Object change listings:
━━━━
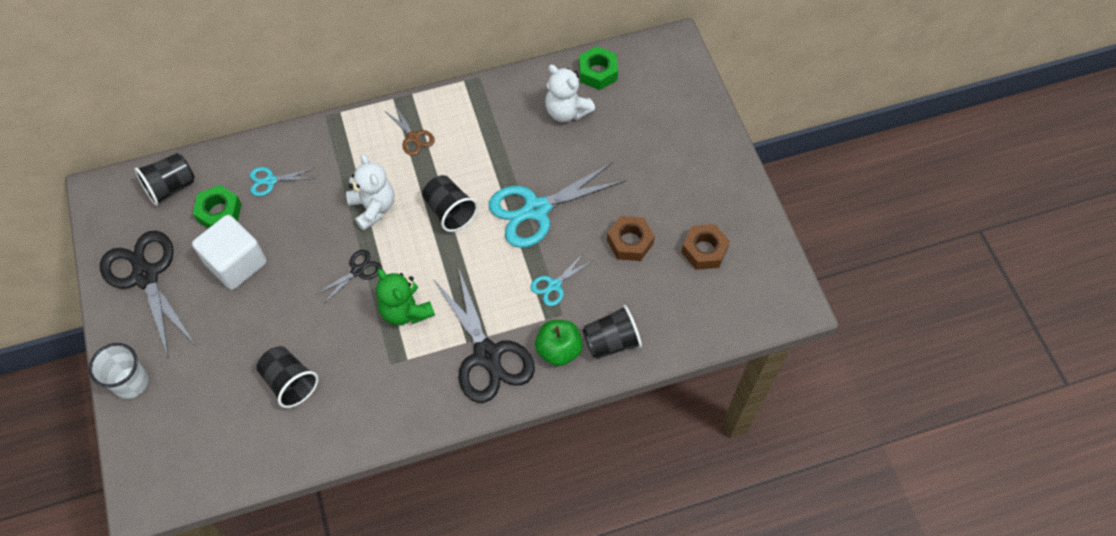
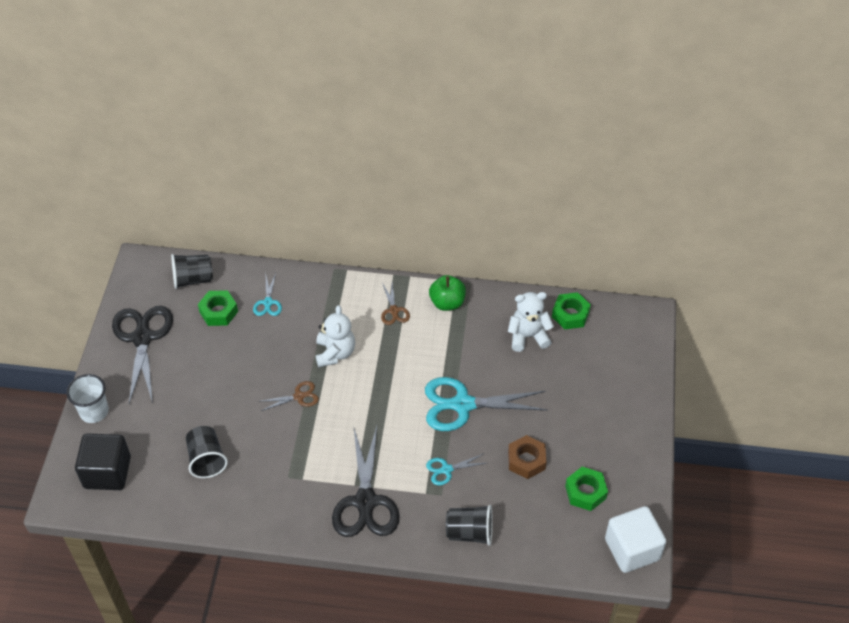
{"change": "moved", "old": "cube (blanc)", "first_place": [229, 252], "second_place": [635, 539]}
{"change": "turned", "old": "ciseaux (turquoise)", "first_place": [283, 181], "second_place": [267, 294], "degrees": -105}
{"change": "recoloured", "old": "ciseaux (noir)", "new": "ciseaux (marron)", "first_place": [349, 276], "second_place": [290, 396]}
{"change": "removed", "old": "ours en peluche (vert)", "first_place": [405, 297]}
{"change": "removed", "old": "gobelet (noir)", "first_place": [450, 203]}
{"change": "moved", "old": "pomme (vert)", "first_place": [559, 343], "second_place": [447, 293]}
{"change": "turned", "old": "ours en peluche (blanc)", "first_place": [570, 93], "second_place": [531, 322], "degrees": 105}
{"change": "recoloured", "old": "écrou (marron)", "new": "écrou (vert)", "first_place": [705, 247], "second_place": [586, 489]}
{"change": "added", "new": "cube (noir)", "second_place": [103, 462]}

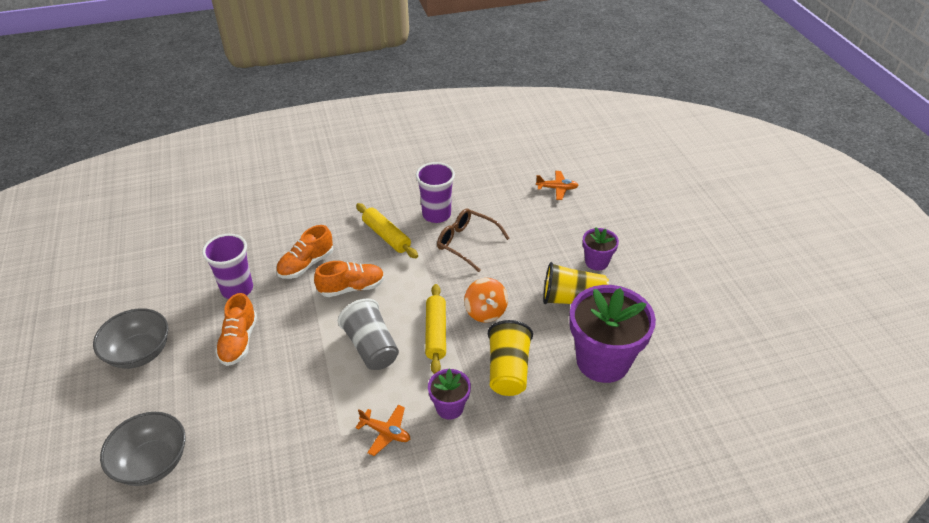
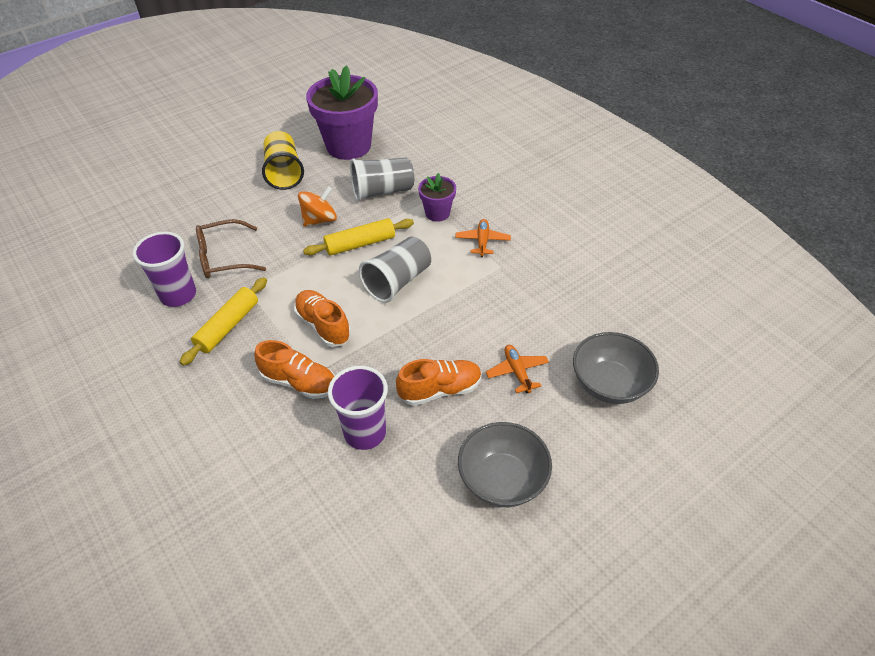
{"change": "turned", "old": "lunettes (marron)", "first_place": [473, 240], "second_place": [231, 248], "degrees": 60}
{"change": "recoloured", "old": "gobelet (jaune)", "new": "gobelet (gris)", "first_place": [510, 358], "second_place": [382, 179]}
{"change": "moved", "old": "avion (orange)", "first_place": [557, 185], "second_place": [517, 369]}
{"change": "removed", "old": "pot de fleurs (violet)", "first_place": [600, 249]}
━━━━
■ YOUR TASK ■
If a line of the entries holds the word "turned", copy it out.

■ RESPONSE FOR THIS EXERCISE ■
{"change": "turned", "old": "ciseaux (turquoise)", "first_place": [283, 181], "second_place": [267, 294], "degrees": -105}
{"change": "turned", "old": "ours en peluche (blanc)", "first_place": [570, 93], "second_place": [531, 322], "degrees": 105}
{"change": "turned", "old": "lunettes (marron)", "first_place": [473, 240], "second_place": [231, 248], "degrees": 60}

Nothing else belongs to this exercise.